SUPPLIED MATERIAL -
Content starts

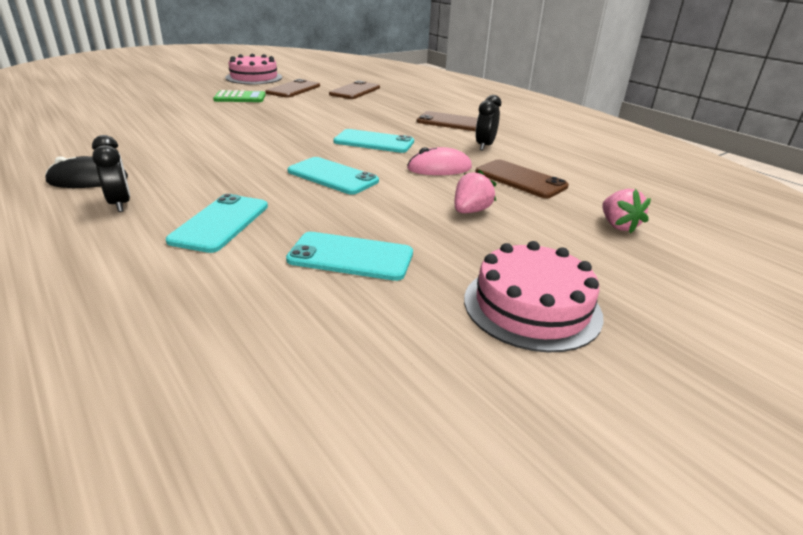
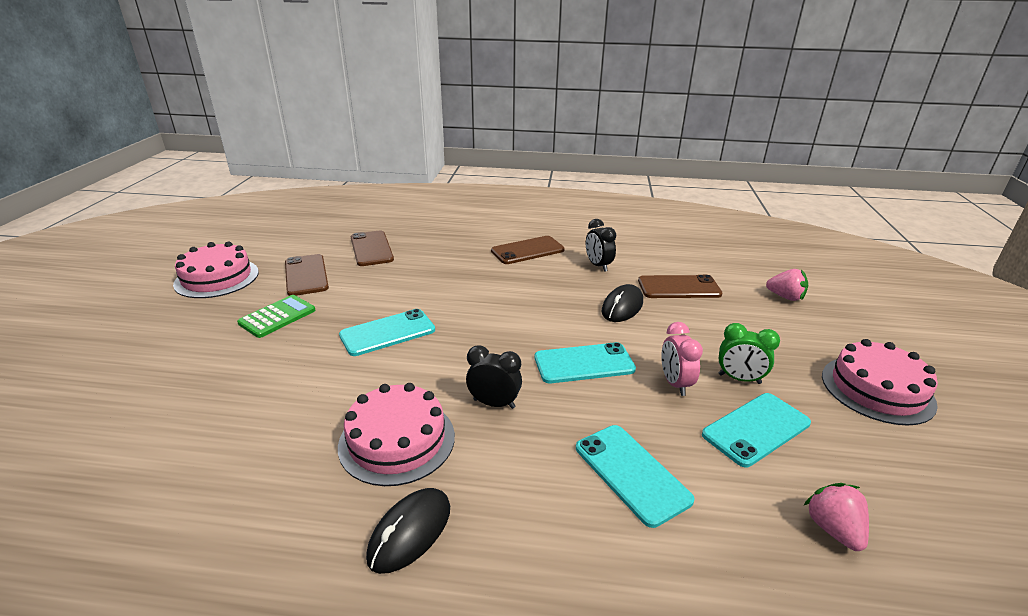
camera: 45 degrees left, 0 degrees up
(120, 204) = (516, 528): black clock -> black clock (494, 403)
(165, 154) = (397, 440): none -> pink cake
(362, 211) = (675, 383): none -> pink clock
(374, 142) = (526, 306): turquoise phone -> turquoise phone (387, 333)
(417, 234) = (739, 379): none -> green clock
(439, 168) = (622, 307): pink mouse -> black mouse
(470, 211) = (717, 336): pink strawberry -> pink strawberry (833, 529)

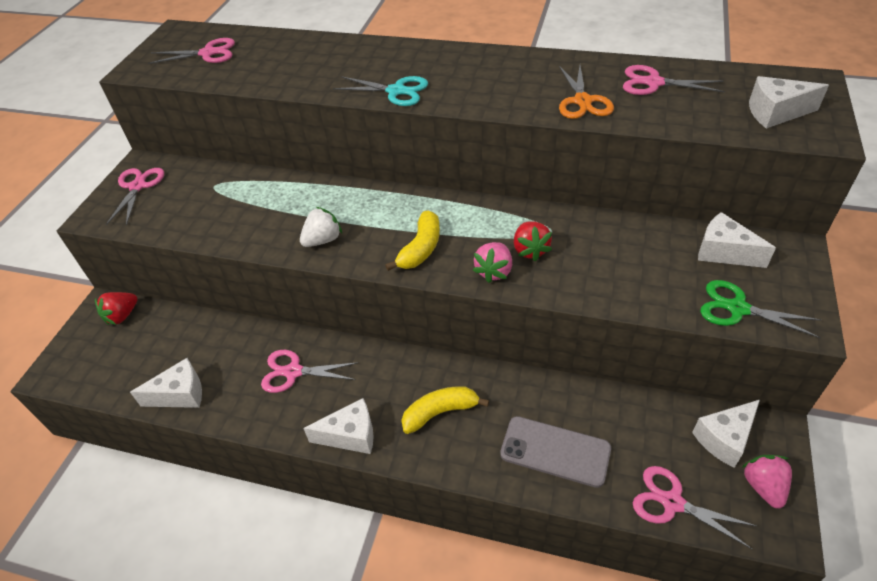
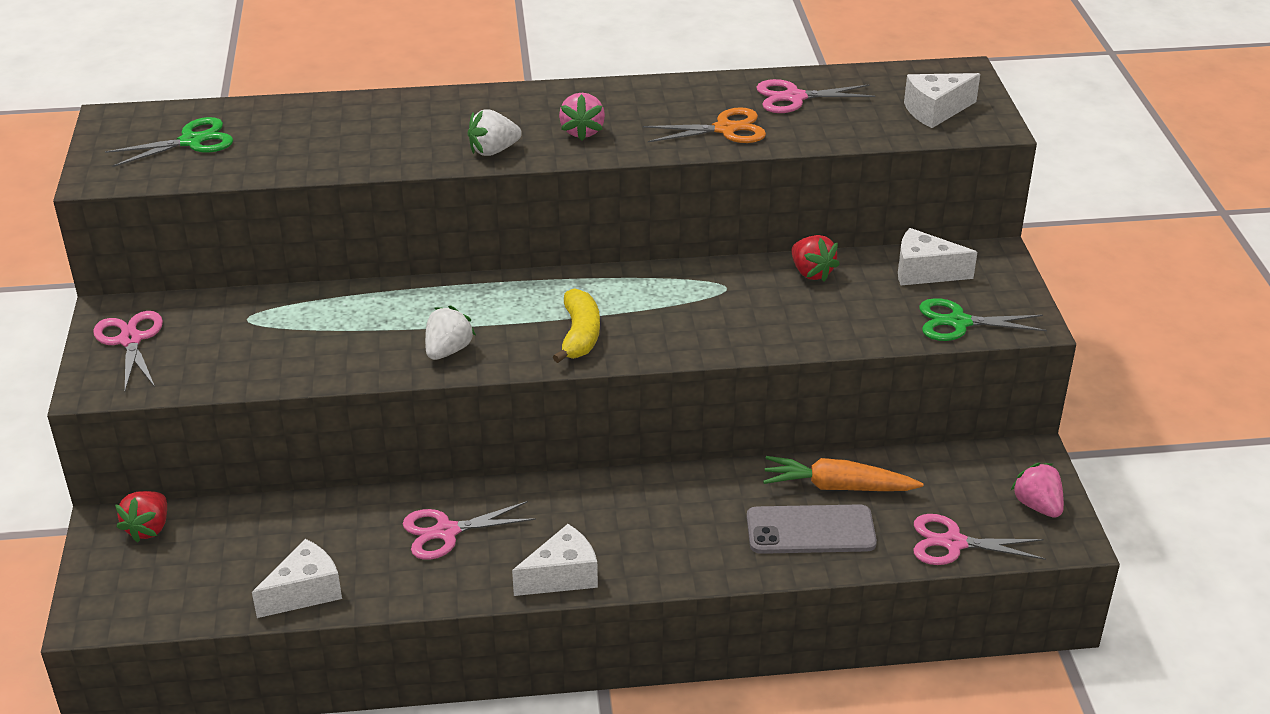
camera: 25 degrees left, 10 degrees down
(208, 53) = (191, 141): pink scissors -> green scissors
(396, 91) = (493, 151): turquoise scissors -> white strawberry
(440, 412) = (659, 527): yellow banana -> none
(494, 271) = (681, 341): pink strawberry -> pink strawberry (582, 131)
(530, 250) = (711, 311): red strawberry -> red strawberry (811, 272)
(582, 101) = (725, 129): orange scissors -> orange scissors turned 75 degrees counterclockwise
(593, 415) = (837, 487): none -> orange carrot
(724, 438) = (984, 474): white cheese -> none

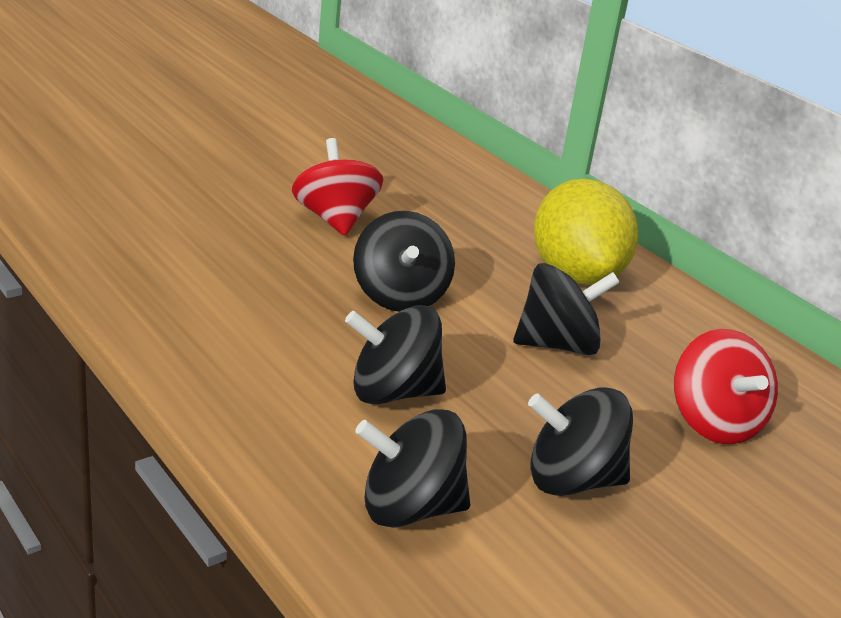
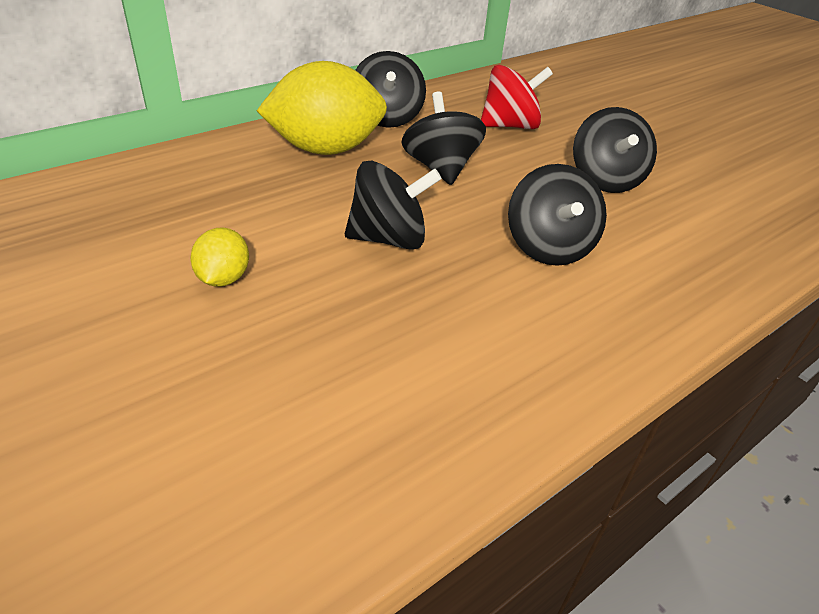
camera: 90 degrees left, 10 degrees up
(335, 219) = (223, 278): red spinning top -> yellow lemon
(409, 508) = (683, 244): black spinning top -> black spinning top (387, 118)

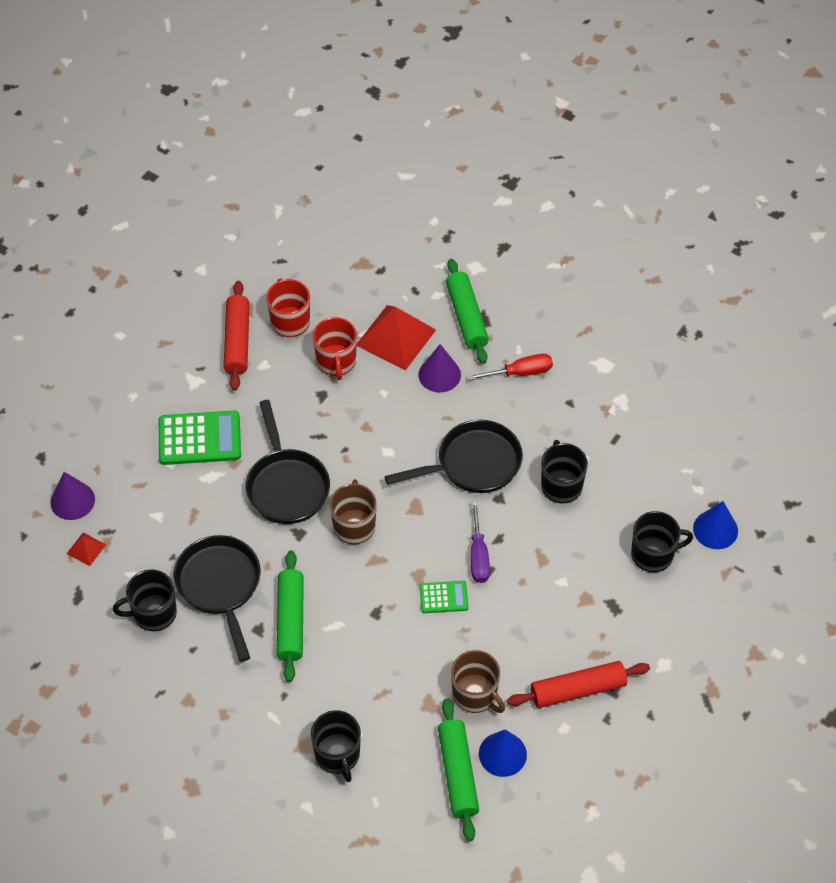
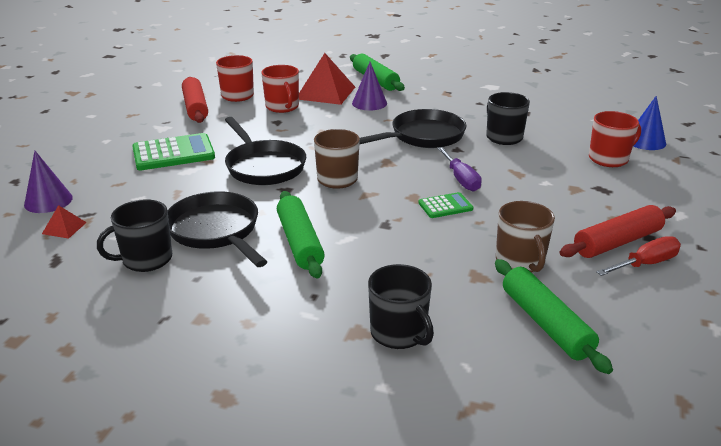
camera: 15 degrees left, 25 degrees down
(475, 694) = (520, 261): brown mug -> brown mug turned 45 degrees clockwise
(502, 754) = (581, 299): blue cone -> none
(520, 372) = (432, 96): red screwdriver -> red screwdriver (645, 264)
(653, 554) = (609, 159): black mug -> red mug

Content ends

WHAT TO WORK ON -
Retype everything in the entries above exactly. The pictures are to be omitted.

WRITTEN RESPONSE -
camera: 45 degrees left, 0 degrees up
(120, 204) = (516, 528): black clock -> black clock (494, 403)
(165, 154) = (397, 440): none -> pink cake
(362, 211) = (675, 383): none -> pink clock
(374, 142) = (526, 306): turquoise phone -> turquoise phone (387, 333)
(417, 234) = (739, 379): none -> green clock
(439, 168) = (622, 307): pink mouse -> black mouse
(470, 211) = (717, 336): pink strawberry -> pink strawberry (833, 529)

camera: 25 degrees left, 10 degrees down
(208, 53) = (191, 141): pink scissors -> green scissors
(396, 91) = (493, 151): turquoise scissors -> white strawberry
(440, 412) = (659, 527): yellow banana -> none
(494, 271) = (681, 341): pink strawberry -> pink strawberry (582, 131)
(530, 250) = (711, 311): red strawberry -> red strawberry (811, 272)
(582, 101) = (725, 129): orange scissors -> orange scissors turned 75 degrees counterclockwise
(593, 415) = (837, 487): none -> orange carrot
(724, 438) = (984, 474): white cheese -> none

camera: 90 degrees left, 10 degrees up
(335, 219) = (223, 278): red spinning top -> yellow lemon
(409, 508) = (683, 244): black spinning top -> black spinning top (387, 118)

camera: 15 degrees left, 25 degrees down
(475, 694) = (520, 261): brown mug -> brown mug turned 45 degrees clockwise
(502, 754) = (581, 299): blue cone -> none
(520, 372) = (432, 96): red screwdriver -> red screwdriver (645, 264)
(653, 554) = (609, 159): black mug -> red mug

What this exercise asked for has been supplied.